_Task description:_
Please take the records that follow and repeat exactly the lines starting with the line with "brown car: 7 -> 8" and going on through the line with "yellow banana: 1 -> 2".

_Supplied material:_
++++++++++++++++++++
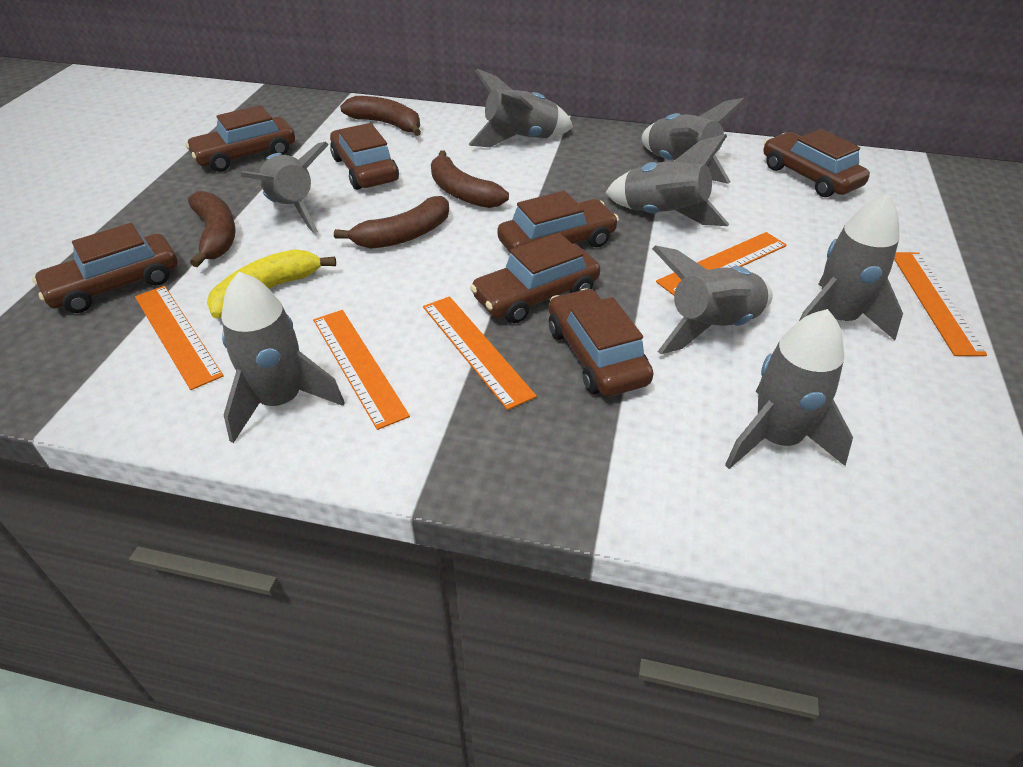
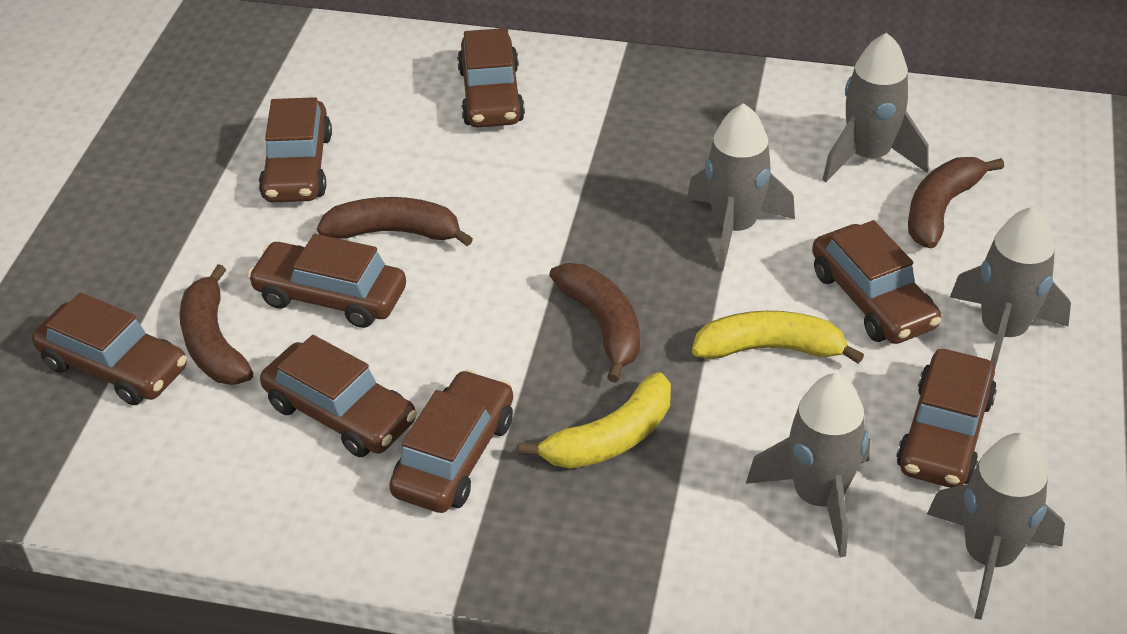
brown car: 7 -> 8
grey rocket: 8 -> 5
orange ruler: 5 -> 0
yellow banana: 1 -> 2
++++++++++++++++++++
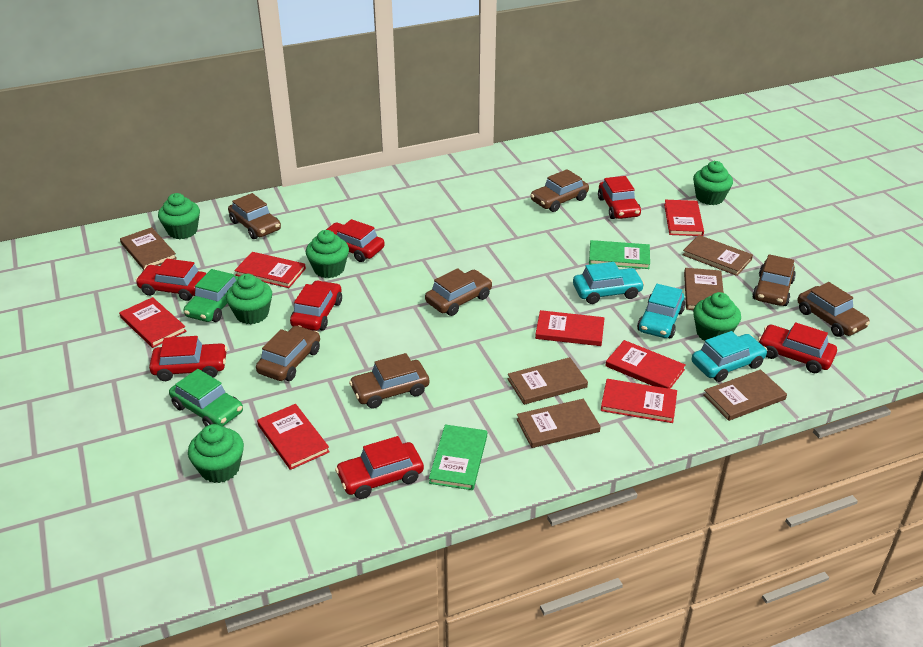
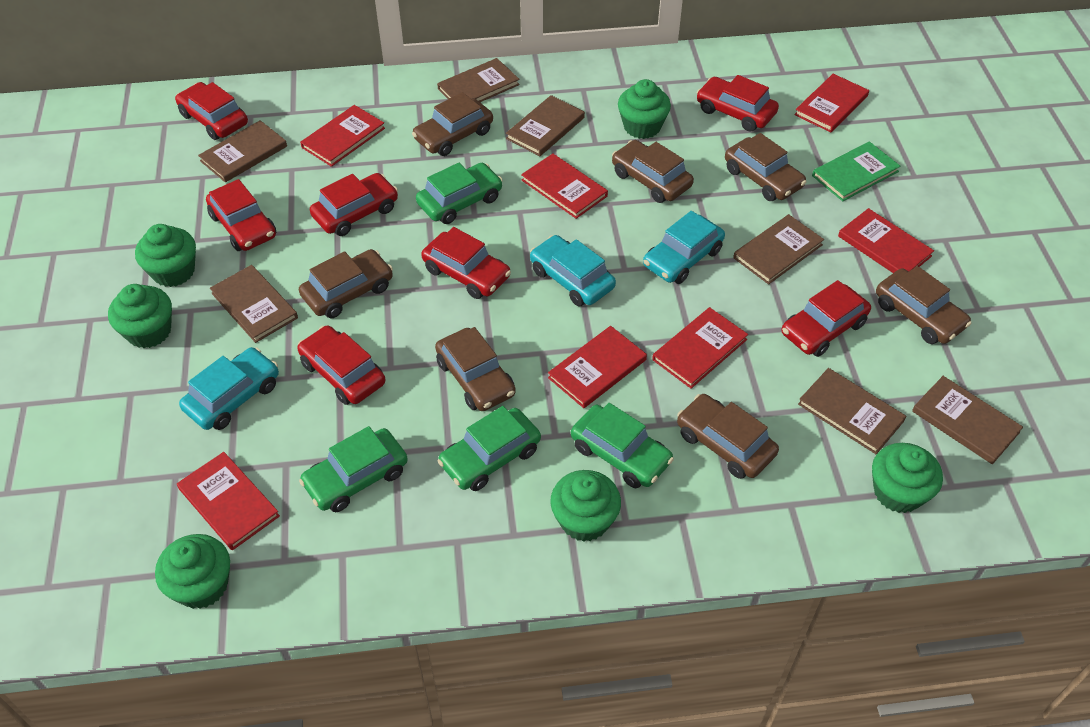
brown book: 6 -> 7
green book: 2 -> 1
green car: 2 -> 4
++++++++++++++++++++
_Your solution:_
brown car: 7 -> 8
grey rocket: 8 -> 5
orange ruler: 5 -> 0
yellow banana: 1 -> 2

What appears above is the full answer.